Repeat the records. Each line must match exactly.

[Scene change data]
=== Section Start ===
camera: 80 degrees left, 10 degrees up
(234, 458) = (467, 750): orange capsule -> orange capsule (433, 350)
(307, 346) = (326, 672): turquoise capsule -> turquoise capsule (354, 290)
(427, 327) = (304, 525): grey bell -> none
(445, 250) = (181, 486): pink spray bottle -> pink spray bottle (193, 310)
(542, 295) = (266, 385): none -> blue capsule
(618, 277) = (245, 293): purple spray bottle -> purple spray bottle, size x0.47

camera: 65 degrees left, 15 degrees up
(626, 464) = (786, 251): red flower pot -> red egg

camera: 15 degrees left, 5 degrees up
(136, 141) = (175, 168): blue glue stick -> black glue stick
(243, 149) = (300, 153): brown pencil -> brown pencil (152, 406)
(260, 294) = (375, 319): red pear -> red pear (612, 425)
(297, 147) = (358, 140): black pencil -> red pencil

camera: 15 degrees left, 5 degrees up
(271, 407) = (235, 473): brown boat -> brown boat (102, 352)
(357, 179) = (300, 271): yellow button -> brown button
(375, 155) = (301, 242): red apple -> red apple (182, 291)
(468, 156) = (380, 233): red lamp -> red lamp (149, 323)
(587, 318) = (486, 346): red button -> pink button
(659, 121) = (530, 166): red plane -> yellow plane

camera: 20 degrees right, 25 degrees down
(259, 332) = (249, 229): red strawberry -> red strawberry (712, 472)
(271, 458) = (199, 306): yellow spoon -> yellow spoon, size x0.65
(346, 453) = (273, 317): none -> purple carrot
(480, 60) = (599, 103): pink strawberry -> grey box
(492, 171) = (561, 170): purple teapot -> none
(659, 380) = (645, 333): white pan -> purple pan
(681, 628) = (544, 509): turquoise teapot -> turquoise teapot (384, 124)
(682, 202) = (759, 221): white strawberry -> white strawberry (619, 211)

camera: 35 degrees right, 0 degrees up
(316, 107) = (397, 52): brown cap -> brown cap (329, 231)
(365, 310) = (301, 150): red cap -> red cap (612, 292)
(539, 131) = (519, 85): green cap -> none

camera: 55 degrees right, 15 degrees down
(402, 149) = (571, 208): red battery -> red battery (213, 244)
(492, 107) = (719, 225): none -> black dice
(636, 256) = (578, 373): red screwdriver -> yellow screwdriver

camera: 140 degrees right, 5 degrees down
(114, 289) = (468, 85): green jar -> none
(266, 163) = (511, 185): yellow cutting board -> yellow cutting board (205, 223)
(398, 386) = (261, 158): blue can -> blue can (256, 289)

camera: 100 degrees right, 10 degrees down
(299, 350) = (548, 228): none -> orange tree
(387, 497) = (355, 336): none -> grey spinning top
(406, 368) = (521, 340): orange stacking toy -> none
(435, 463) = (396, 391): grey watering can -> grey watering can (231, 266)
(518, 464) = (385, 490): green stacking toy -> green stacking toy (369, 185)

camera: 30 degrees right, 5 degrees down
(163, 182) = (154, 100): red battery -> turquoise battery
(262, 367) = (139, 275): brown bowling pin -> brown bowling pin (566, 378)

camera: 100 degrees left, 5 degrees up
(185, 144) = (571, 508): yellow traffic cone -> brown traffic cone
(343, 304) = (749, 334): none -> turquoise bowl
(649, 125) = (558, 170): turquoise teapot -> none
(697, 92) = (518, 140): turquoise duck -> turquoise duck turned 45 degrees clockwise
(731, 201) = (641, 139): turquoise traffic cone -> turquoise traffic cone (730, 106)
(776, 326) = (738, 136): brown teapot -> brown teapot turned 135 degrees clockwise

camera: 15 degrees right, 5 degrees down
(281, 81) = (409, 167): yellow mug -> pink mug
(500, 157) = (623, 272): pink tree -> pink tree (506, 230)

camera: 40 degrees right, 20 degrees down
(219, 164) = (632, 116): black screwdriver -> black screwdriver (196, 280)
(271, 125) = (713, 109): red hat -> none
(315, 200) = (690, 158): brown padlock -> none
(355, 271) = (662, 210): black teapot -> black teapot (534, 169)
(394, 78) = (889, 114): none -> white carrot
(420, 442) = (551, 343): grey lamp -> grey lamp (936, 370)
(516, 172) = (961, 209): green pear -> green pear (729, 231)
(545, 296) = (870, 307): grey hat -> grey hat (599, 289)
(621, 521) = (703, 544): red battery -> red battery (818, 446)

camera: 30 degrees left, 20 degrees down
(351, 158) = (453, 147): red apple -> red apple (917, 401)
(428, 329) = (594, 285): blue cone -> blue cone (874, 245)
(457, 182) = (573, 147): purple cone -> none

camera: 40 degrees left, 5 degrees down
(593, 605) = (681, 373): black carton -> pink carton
=== Section End ===
> TASK OUTPUT
camera: 80 degrees left, 10 degrees up
(234, 458) = (467, 750): orange capsule -> orange capsule (433, 350)
(307, 346) = (326, 672): turquoise capsule -> turquoise capsule (354, 290)
(427, 327) = (304, 525): grey bell -> none
(445, 250) = (181, 486): pink spray bottle -> pink spray bottle (193, 310)
(542, 295) = (266, 385): none -> blue capsule
(618, 277) = (245, 293): purple spray bottle -> purple spray bottle, size x0.47

camera: 65 degrees left, 15 degrees up
(626, 464) = (786, 251): red flower pot -> red egg

camera: 15 degrees left, 5 degrees up
(136, 141) = (175, 168): blue glue stick -> black glue stick
(243, 149) = (300, 153): brown pencil -> brown pencil (152, 406)
(260, 294) = (375, 319): red pear -> red pear (612, 425)
(297, 147) = (358, 140): black pencil -> red pencil

camera: 15 degrees left, 5 degrees up
(271, 407) = (235, 473): brown boat -> brown boat (102, 352)
(357, 179) = (300, 271): yellow button -> brown button
(375, 155) = (301, 242): red apple -> red apple (182, 291)
(468, 156) = (380, 233): red lamp -> red lamp (149, 323)
(587, 318) = (486, 346): red button -> pink button
(659, 121) = (530, 166): red plane -> yellow plane

camera: 20 degrees right, 25 degrees down
(259, 332) = (249, 229): red strawberry -> red strawberry (712, 472)
(271, 458) = (199, 306): yellow spoon -> yellow spoon, size x0.65
(346, 453) = (273, 317): none -> purple carrot
(480, 60) = (599, 103): pink strawberry -> grey box
(492, 171) = (561, 170): purple teapot -> none
(659, 380) = (645, 333): white pan -> purple pan
(681, 628) = (544, 509): turquoise teapot -> turquoise teapot (384, 124)
(682, 202) = (759, 221): white strawberry -> white strawberry (619, 211)

camera: 35 degrees right, 0 degrees up
(316, 107) = (397, 52): brown cap -> brown cap (329, 231)
(365, 310) = (301, 150): red cap -> red cap (612, 292)
(539, 131) = (519, 85): green cap -> none

camera: 55 degrees right, 15 degrees down
(402, 149) = (571, 208): red battery -> red battery (213, 244)
(492, 107) = (719, 225): none -> black dice
(636, 256) = (578, 373): red screwdriver -> yellow screwdriver

camera: 140 degrees right, 5 degrees down
(114, 289) = (468, 85): green jar -> none
(266, 163) = (511, 185): yellow cutting board -> yellow cutting board (205, 223)
(398, 386) = (261, 158): blue can -> blue can (256, 289)

camera: 100 degrees right, 10 degrees down
(299, 350) = (548, 228): none -> orange tree
(387, 497) = (355, 336): none -> grey spinning top
(406, 368) = (521, 340): orange stacking toy -> none
(435, 463) = (396, 391): grey watering can -> grey watering can (231, 266)
(518, 464) = (385, 490): green stacking toy -> green stacking toy (369, 185)

camera: 30 degrees right, 5 degrees down
(163, 182) = (154, 100): red battery -> turquoise battery
(262, 367) = (139, 275): brown bowling pin -> brown bowling pin (566, 378)

camera: 100 degrees left, 5 degrees up
(185, 144) = (571, 508): yellow traffic cone -> brown traffic cone
(343, 304) = (749, 334): none -> turquoise bowl
(649, 125) = (558, 170): turquoise teapot -> none
(697, 92) = (518, 140): turquoise duck -> turquoise duck turned 45 degrees clockwise
(731, 201) = (641, 139): turquoise traffic cone -> turquoise traffic cone (730, 106)
(776, 326) = (738, 136): brown teapot -> brown teapot turned 135 degrees clockwise

camera: 15 degrees right, 5 degrees down
(281, 81) = (409, 167): yellow mug -> pink mug
(500, 157) = (623, 272): pink tree -> pink tree (506, 230)

camera: 40 degrees right, 20 degrees down
(219, 164) = (632, 116): black screwdriver -> black screwdriver (196, 280)
(271, 125) = (713, 109): red hat -> none
(315, 200) = (690, 158): brown padlock -> none
(355, 271) = (662, 210): black teapot -> black teapot (534, 169)
(394, 78) = (889, 114): none -> white carrot
(420, 442) = (551, 343): grey lamp -> grey lamp (936, 370)
(516, 172) = (961, 209): green pear -> green pear (729, 231)
(545, 296) = (870, 307): grey hat -> grey hat (599, 289)
(621, 521) = (703, 544): red battery -> red battery (818, 446)

camera: 30 degrees left, 20 degrees down
(351, 158) = (453, 147): red apple -> red apple (917, 401)
(428, 329) = (594, 285): blue cone -> blue cone (874, 245)
(457, 182) = (573, 147): purple cone -> none

camera: 40 degrees left, 5 degrees down
(593, 605) = (681, 373): black carton -> pink carton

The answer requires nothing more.